++++ RECORDS FOR THIS EXERCISE ++++

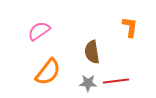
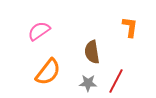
red line: rotated 55 degrees counterclockwise
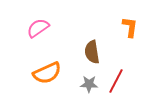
pink semicircle: moved 1 px left, 3 px up
orange semicircle: moved 1 px left, 1 px down; rotated 28 degrees clockwise
gray star: moved 1 px right, 1 px down
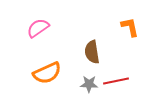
orange L-shape: rotated 20 degrees counterclockwise
red line: rotated 50 degrees clockwise
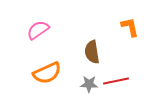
pink semicircle: moved 2 px down
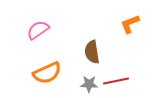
orange L-shape: moved 3 px up; rotated 100 degrees counterclockwise
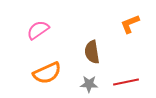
red line: moved 10 px right, 1 px down
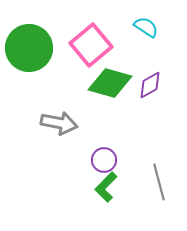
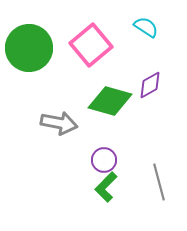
green diamond: moved 18 px down
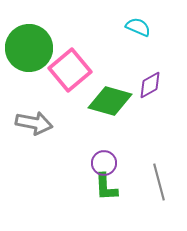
cyan semicircle: moved 8 px left; rotated 10 degrees counterclockwise
pink square: moved 21 px left, 25 px down
gray arrow: moved 25 px left
purple circle: moved 3 px down
green L-shape: rotated 48 degrees counterclockwise
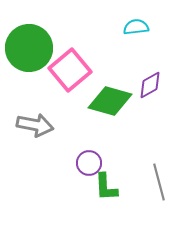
cyan semicircle: moved 2 px left; rotated 30 degrees counterclockwise
gray arrow: moved 1 px right, 2 px down
purple circle: moved 15 px left
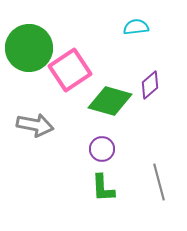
pink square: rotated 6 degrees clockwise
purple diamond: rotated 12 degrees counterclockwise
purple circle: moved 13 px right, 14 px up
green L-shape: moved 3 px left, 1 px down
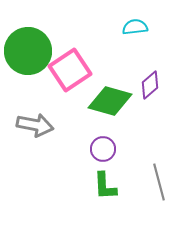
cyan semicircle: moved 1 px left
green circle: moved 1 px left, 3 px down
purple circle: moved 1 px right
green L-shape: moved 2 px right, 2 px up
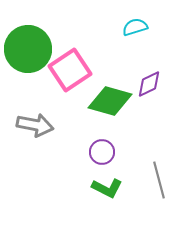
cyan semicircle: rotated 10 degrees counterclockwise
green circle: moved 2 px up
purple diamond: moved 1 px left, 1 px up; rotated 16 degrees clockwise
purple circle: moved 1 px left, 3 px down
gray line: moved 2 px up
green L-shape: moved 2 px right, 2 px down; rotated 60 degrees counterclockwise
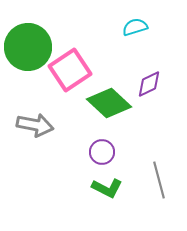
green circle: moved 2 px up
green diamond: moved 1 px left, 2 px down; rotated 27 degrees clockwise
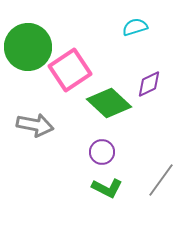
gray line: moved 2 px right; rotated 51 degrees clockwise
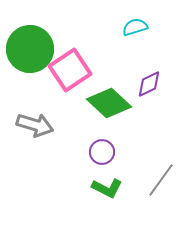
green circle: moved 2 px right, 2 px down
gray arrow: rotated 6 degrees clockwise
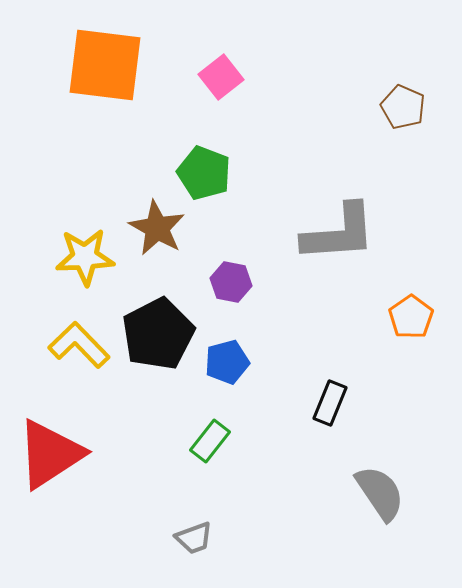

++++

■ PROBLEM TO WORK ON
Arrange every line of the listing above as a numbered list, skipping blank lines and leaving out the pictures.

■ FINAL RESULT
1. red line: rotated 55 degrees counterclockwise
2. pink semicircle: moved 1 px left, 3 px up
3. orange semicircle: moved 1 px left, 1 px down; rotated 28 degrees clockwise
4. gray star: moved 1 px right, 1 px down
5. orange L-shape: rotated 20 degrees counterclockwise
6. red line: rotated 50 degrees clockwise
7. pink semicircle: moved 2 px down
8. orange L-shape: moved 3 px up; rotated 100 degrees counterclockwise
9. red line: moved 10 px right, 1 px down
10. green diamond: moved 18 px down
11. cyan semicircle: moved 8 px left; rotated 10 degrees counterclockwise
12. pink square: moved 21 px left, 25 px down
13. gray arrow: moved 25 px left
14. purple circle: moved 3 px down
15. green L-shape: rotated 48 degrees counterclockwise
16. cyan semicircle: moved 2 px left; rotated 30 degrees counterclockwise
17. gray arrow: moved 1 px right, 2 px down
18. purple circle: moved 15 px left
19. pink square: rotated 6 degrees clockwise
20. purple diamond: rotated 12 degrees counterclockwise
21. purple circle: moved 13 px right, 14 px up
22. green L-shape: moved 3 px left, 1 px down
23. cyan semicircle: moved 1 px left
24. green circle: moved 1 px left, 3 px down
25. purple circle: moved 1 px right
26. green L-shape: moved 2 px right, 2 px up
27. cyan semicircle: rotated 10 degrees counterclockwise
28. green circle: moved 2 px up
29. purple diamond: moved 1 px left, 1 px up; rotated 16 degrees clockwise
30. purple circle: moved 1 px left, 3 px down
31. gray line: moved 2 px up
32. green L-shape: moved 2 px right, 2 px down; rotated 60 degrees counterclockwise
33. green circle: moved 2 px up
34. green diamond: moved 1 px left, 2 px down; rotated 27 degrees clockwise
35. gray line: moved 2 px right; rotated 51 degrees clockwise
36. green circle: moved 2 px right, 2 px down
37. gray arrow: rotated 6 degrees clockwise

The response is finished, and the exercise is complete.